[Task requirements] Reproduce the following data exactly, minus any images.

[Data extract]
--------

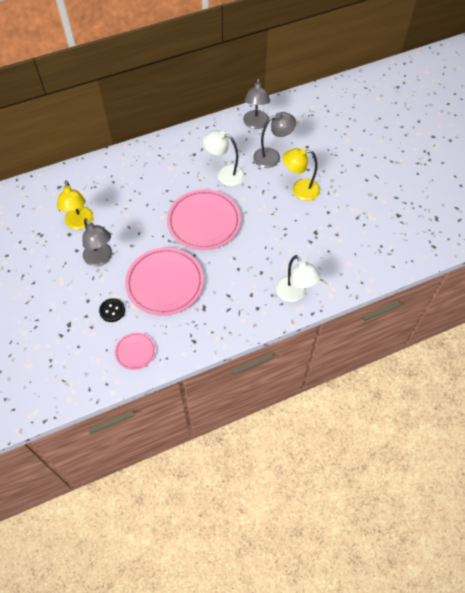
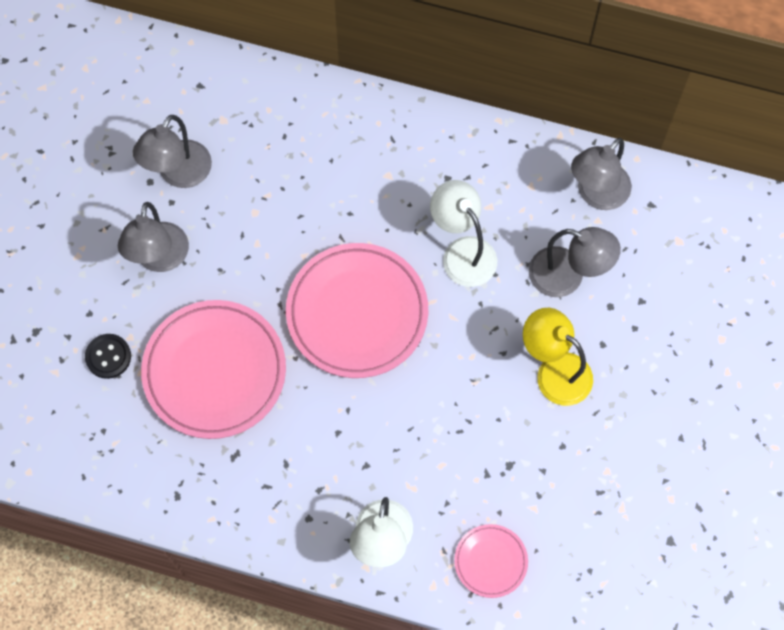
camera: 40 degrees right, 10 degrees up
(80, 223) = (179, 174): yellow lamp -> grey lamp
(135, 352) = (87, 447): pink plate -> pink plate (490, 561)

--------

[Solved exercise]
camera: 40 degrees right, 10 degrees up
(80, 223) = (179, 174): yellow lamp -> grey lamp
(135, 352) = (87, 447): pink plate -> pink plate (490, 561)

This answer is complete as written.